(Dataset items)
-=-=-

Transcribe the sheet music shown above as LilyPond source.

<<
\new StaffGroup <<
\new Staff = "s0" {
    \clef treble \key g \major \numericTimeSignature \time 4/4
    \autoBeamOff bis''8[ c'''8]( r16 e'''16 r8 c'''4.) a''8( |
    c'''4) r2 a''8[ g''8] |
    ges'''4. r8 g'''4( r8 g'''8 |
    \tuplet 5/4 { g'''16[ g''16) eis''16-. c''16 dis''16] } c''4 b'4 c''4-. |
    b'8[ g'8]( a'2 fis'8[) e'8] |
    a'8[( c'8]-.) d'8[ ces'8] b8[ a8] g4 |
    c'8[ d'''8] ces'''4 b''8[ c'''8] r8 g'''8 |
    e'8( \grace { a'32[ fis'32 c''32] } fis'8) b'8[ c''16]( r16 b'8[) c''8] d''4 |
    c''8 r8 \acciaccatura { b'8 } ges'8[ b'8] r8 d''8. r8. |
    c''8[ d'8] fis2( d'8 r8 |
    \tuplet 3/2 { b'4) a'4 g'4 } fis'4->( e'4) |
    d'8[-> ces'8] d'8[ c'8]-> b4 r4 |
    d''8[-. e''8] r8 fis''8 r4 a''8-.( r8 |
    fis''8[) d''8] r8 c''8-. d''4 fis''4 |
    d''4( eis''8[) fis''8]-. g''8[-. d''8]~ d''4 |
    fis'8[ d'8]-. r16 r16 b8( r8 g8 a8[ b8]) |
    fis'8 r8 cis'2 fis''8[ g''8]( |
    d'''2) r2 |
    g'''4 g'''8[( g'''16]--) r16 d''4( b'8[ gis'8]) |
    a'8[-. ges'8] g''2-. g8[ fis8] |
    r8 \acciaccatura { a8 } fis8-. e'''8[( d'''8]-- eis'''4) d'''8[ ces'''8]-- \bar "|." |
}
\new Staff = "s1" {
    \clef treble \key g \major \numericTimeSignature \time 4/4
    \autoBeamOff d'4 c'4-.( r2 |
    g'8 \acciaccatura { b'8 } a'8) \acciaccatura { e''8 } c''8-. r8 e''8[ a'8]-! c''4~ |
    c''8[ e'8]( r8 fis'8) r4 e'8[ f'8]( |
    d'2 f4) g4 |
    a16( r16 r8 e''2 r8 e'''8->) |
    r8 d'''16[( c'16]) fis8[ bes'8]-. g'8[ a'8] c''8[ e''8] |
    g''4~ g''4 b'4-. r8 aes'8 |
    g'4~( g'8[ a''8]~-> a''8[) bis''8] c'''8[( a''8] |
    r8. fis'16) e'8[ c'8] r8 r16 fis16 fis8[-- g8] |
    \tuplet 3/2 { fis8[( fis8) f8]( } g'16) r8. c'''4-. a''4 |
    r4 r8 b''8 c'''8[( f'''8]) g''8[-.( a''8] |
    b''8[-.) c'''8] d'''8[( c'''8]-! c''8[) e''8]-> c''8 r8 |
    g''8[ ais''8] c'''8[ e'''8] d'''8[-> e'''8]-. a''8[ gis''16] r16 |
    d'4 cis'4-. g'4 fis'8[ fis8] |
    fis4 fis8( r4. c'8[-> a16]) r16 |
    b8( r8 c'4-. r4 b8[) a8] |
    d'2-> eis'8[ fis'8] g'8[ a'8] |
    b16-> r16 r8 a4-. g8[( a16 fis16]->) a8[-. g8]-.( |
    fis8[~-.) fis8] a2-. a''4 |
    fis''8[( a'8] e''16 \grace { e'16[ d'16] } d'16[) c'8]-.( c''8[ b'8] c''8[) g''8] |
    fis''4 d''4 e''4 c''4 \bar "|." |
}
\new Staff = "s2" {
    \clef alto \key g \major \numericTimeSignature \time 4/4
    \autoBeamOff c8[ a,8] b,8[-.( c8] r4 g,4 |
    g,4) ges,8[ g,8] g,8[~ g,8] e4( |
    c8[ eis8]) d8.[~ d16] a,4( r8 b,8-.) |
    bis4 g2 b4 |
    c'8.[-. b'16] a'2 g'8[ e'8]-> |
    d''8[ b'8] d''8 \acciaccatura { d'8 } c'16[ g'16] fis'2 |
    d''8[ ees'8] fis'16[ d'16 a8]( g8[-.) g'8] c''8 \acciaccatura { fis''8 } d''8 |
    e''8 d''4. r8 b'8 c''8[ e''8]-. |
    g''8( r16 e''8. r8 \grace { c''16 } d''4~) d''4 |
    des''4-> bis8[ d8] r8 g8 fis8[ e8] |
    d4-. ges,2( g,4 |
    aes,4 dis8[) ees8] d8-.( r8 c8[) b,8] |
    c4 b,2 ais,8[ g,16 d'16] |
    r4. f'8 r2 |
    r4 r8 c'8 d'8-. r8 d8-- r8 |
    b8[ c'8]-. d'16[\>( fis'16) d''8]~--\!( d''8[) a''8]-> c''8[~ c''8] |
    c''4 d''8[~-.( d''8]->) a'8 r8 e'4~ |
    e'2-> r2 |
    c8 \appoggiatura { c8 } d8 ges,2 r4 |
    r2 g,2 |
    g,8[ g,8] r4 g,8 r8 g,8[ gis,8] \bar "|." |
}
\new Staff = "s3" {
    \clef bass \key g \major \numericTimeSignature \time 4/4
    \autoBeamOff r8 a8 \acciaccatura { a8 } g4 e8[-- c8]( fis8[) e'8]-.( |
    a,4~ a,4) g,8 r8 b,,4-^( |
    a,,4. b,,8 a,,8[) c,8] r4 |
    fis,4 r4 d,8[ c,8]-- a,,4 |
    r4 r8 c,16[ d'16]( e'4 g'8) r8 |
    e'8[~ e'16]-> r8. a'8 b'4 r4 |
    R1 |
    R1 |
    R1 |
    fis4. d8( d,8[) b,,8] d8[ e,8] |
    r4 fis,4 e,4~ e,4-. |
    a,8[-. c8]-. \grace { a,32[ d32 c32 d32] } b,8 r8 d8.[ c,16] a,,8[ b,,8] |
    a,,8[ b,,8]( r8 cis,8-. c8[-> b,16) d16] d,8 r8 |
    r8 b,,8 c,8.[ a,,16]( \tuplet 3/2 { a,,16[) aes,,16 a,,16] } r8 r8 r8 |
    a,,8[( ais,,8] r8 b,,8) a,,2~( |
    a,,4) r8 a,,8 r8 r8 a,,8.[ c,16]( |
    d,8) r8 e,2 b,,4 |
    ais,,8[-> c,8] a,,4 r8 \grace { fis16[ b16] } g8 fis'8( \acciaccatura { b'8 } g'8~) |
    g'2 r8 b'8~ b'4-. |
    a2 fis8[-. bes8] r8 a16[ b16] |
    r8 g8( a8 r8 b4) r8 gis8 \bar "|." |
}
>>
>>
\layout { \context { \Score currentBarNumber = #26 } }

-=-=-

• _Your instructions_
List every line from the entries above that contains the word "clef". Only matches with the same capitalization count.

• _Completed task_
    \clef treble \key g \major \numericTimeSignature \time 4/4
    \clef treble \key g \major \numericTimeSignature \time 4/4
    \clef alto \key g \major \numericTimeSignature \time 4/4
    \clef bass \key g \major \numericTimeSignature \time 4/4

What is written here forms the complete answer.